# WORK TASK
Below are the records; locate each line with the word "slope" and copy it.

Top of PROVIDED INFORMATION

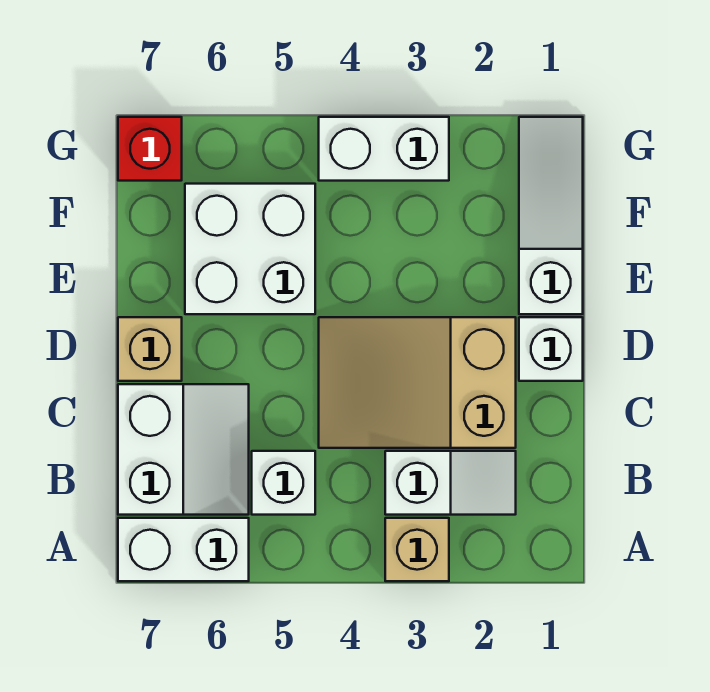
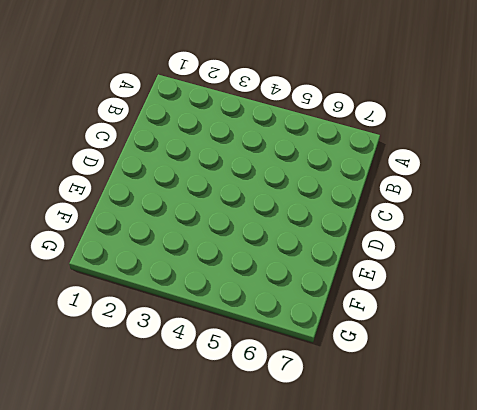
none -> tan 1x1 brick [385,518,449,581]
none -> white 1x2 brick [118,518,249,581]
none -> white 1x2 slope [385,451,516,515]

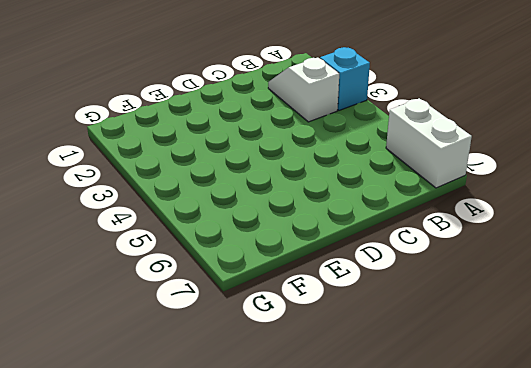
cyan 1x1 brick [320,47,370,110] -> tan 1x1 brick [385,518,449,581]
none -> white 1x1 brick [252,451,315,515]
none -> white 2x2 slope [118,384,249,515]
none -> tan 2x3 slope [319,317,516,448]

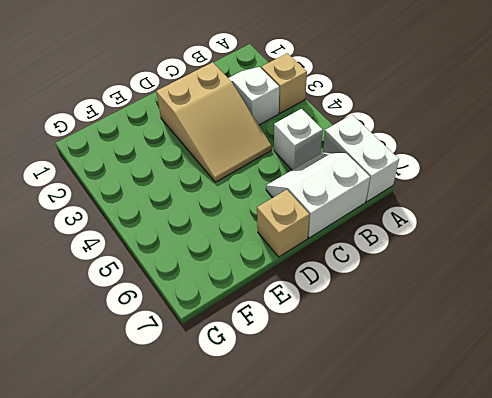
none -> white 1x1 brick [519,317,583,381]
none -> white 1x3 slope [519,117,583,314]
none -> white 2x2 brick [185,184,315,314]

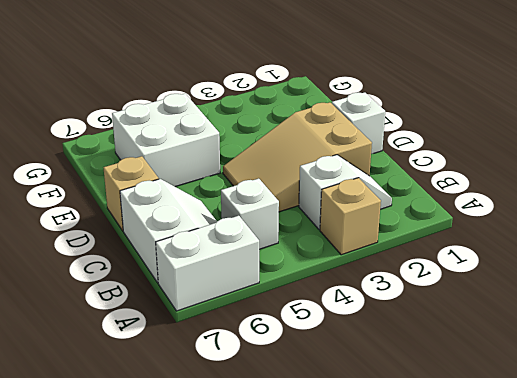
none -> white 1x3 slope [519,117,583,314]
none -> white 1x2 brick [319,117,449,181]
none -> red 1x1 brick [118,117,182,181]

Bottom of PROVIDED INFORMATION

# RESPONSE AREA
none -> white 1x2 slope [385,451,516,515]
none -> white 2x2 slope [118,384,249,515]
none -> tan 2x3 slope [319,317,516,448]
none -> white 1x3 slope [519,117,583,314]
none -> white 1x3 slope [519,117,583,314]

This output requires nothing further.